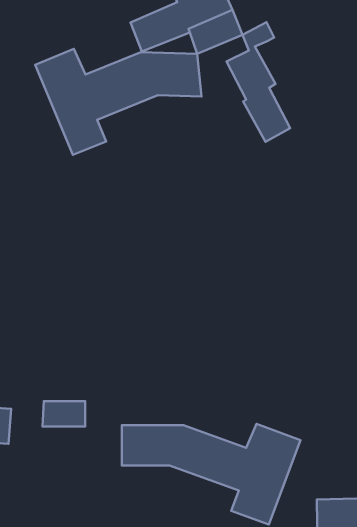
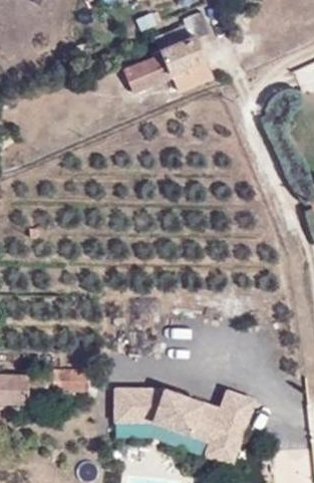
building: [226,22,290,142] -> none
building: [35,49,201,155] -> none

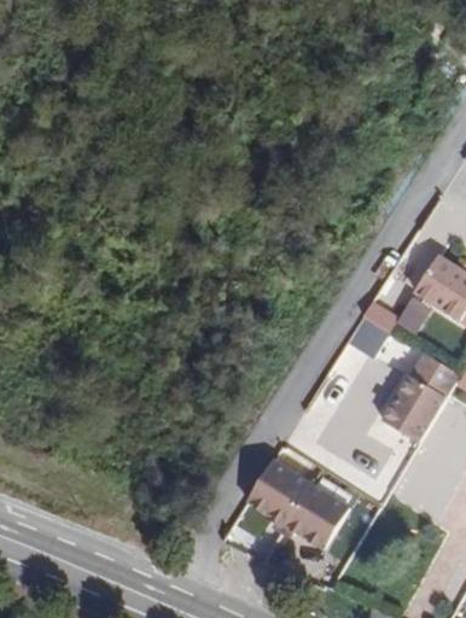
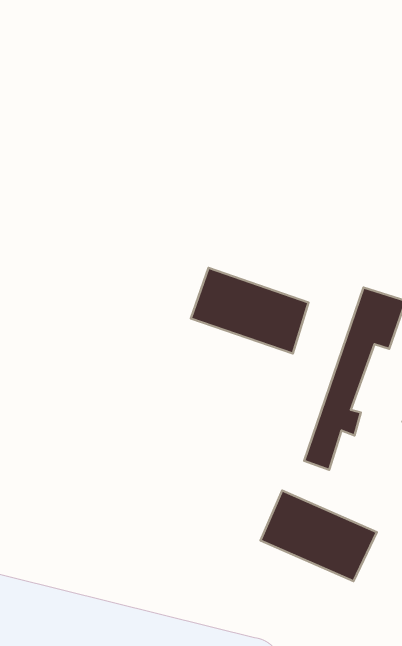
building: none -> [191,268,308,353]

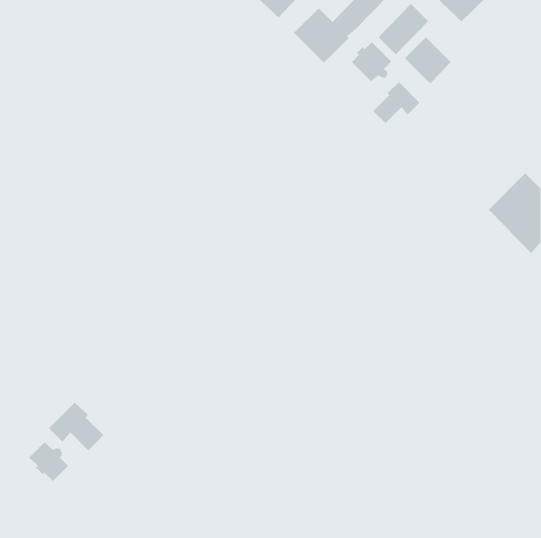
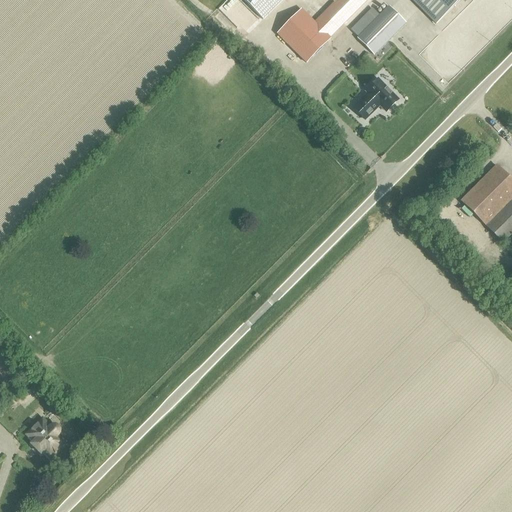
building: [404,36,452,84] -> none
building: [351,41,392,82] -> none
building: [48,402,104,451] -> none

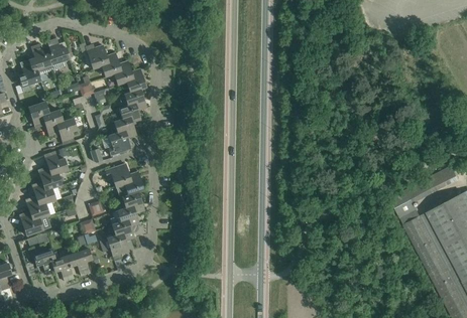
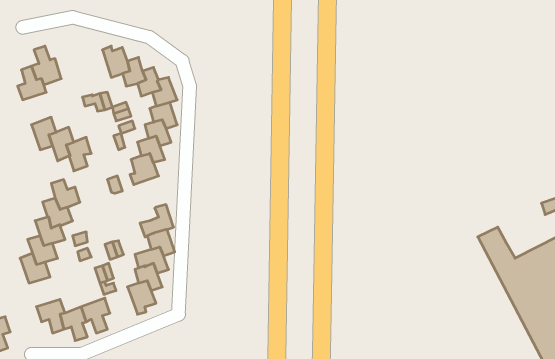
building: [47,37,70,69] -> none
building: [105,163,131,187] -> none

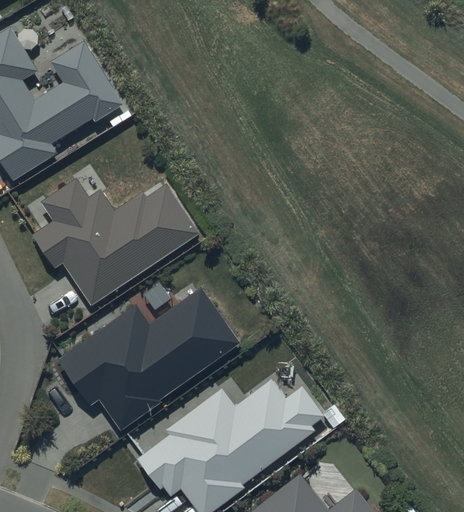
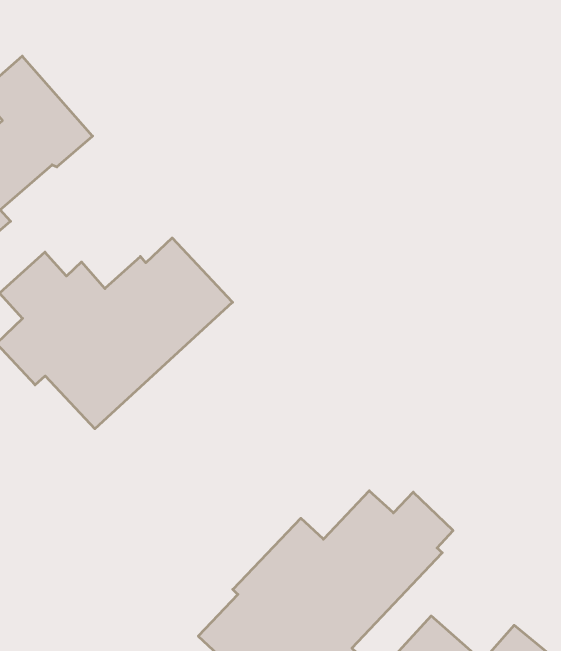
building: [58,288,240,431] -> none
================================
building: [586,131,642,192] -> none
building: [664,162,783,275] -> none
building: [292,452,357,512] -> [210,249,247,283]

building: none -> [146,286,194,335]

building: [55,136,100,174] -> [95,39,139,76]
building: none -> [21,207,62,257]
================================
Could you reproduce exactly the lines of the entries above, from the one with "building: [55,136,100,174] -> [95,39,139,76]" through the one with "building: none -> [21,207,62,257]", and nothing else?

» Finished task
building: [55,136,100,174] -> [95,39,139,76]
building: none -> [21,207,62,257]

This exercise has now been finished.